┌─ Given information

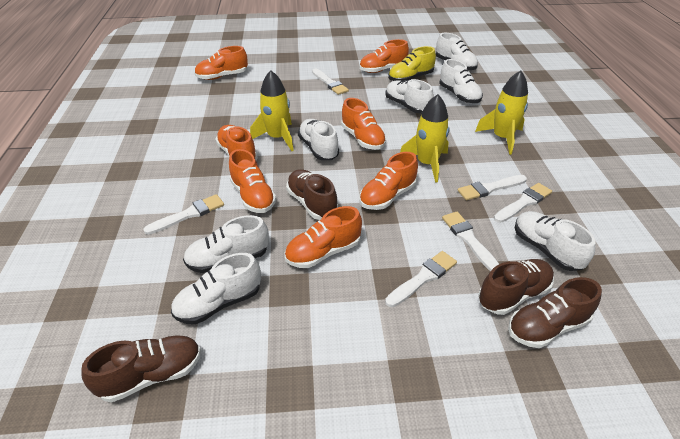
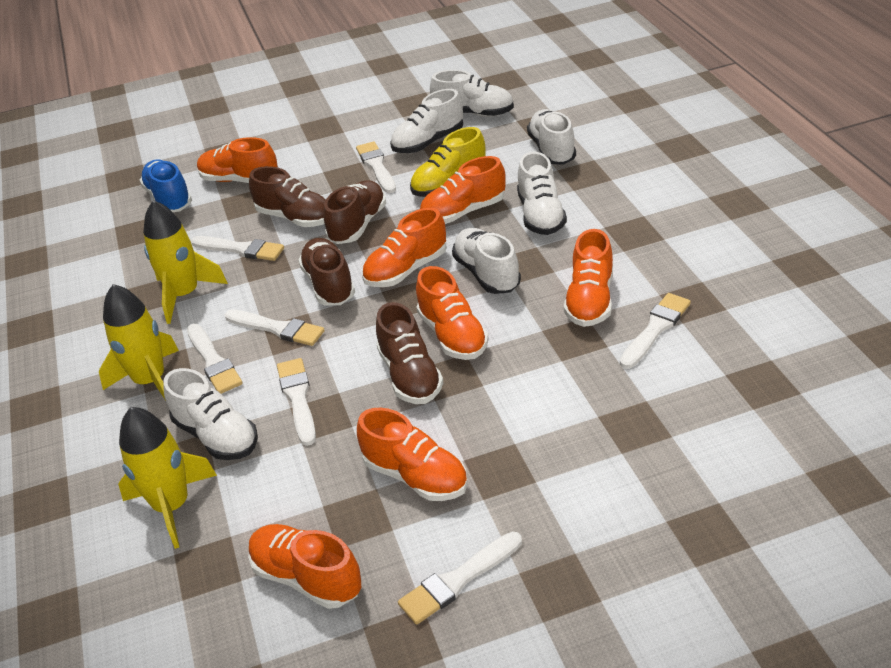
blue shoe: 0 -> 1
white brush: 6 -> 7
white shoe: 7 -> 6

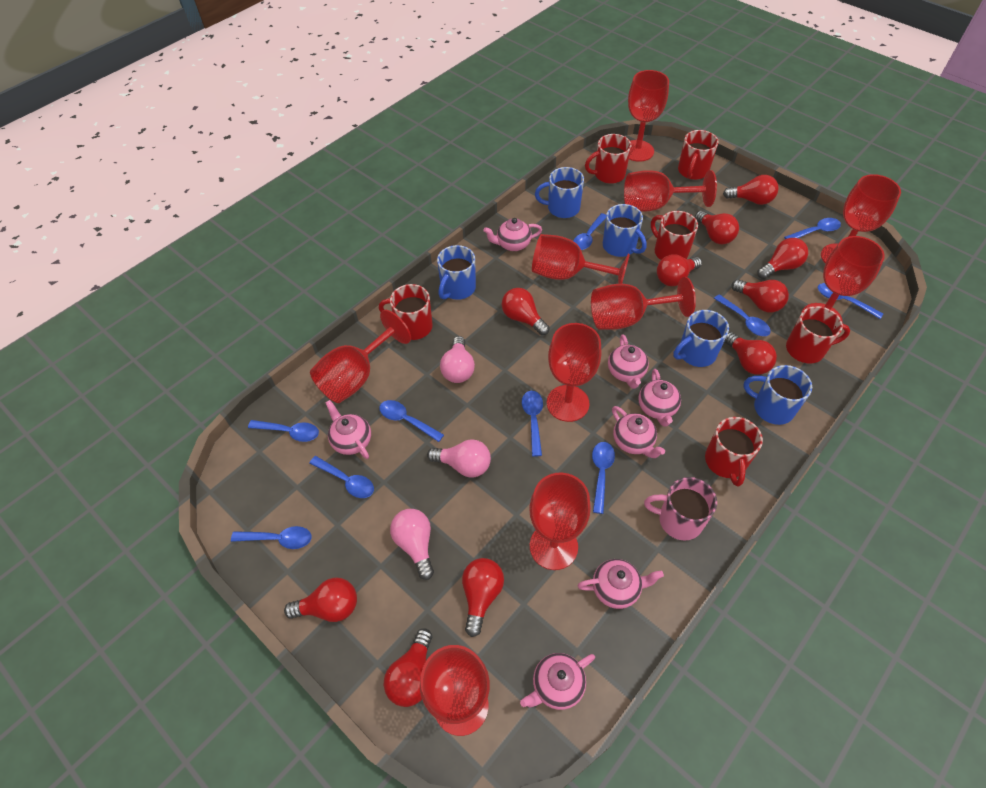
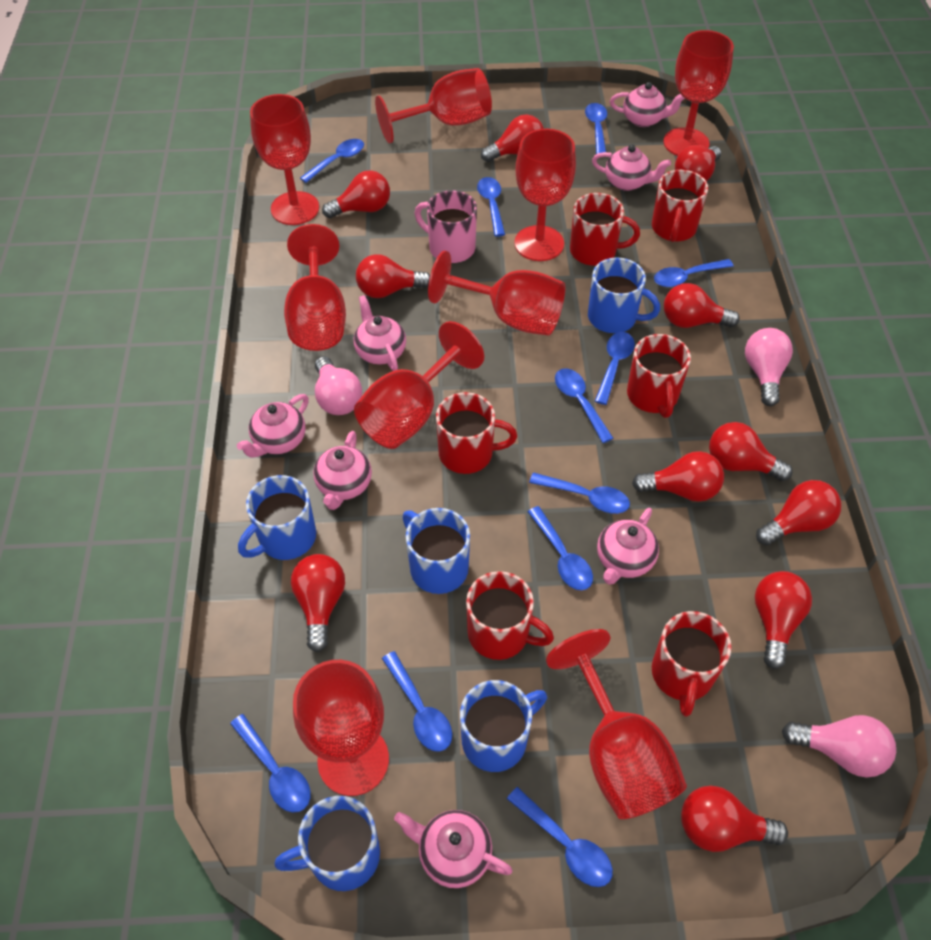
blue spoon: 10 -> 11
red goblet: 10 -> 9
red light bulb: 10 -> 11

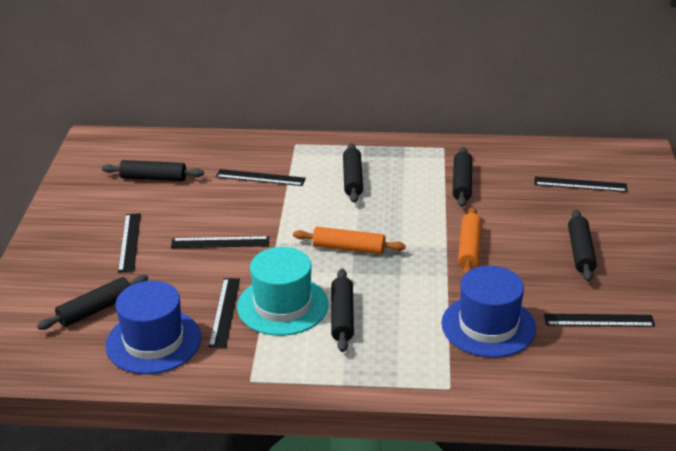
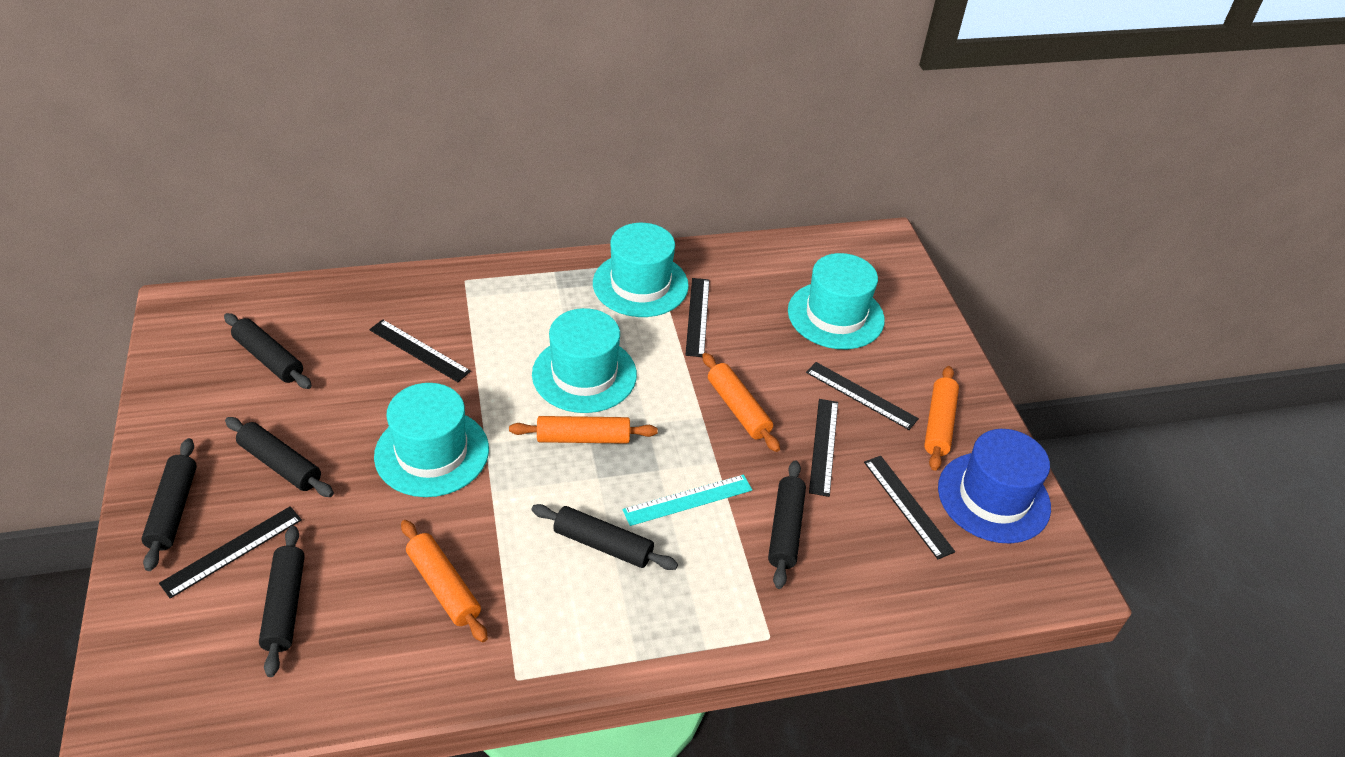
blue hat: 2 -> 1
orange rolling pin: 2 -> 4
turquoise hat: 1 -> 4
turquoise ruler: 0 -> 1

└─

#### Task objective
Keep every word of the data as it is when you write it out, but drop the pictures.

#### Exercise answer
blue shoe: 0 -> 1
white brush: 6 -> 7
white shoe: 7 -> 6

blue spoon: 10 -> 11
red goblet: 10 -> 9
red light bulb: 10 -> 11

blue hat: 2 -> 1
orange rolling pin: 2 -> 4
turquoise hat: 1 -> 4
turquoise ruler: 0 -> 1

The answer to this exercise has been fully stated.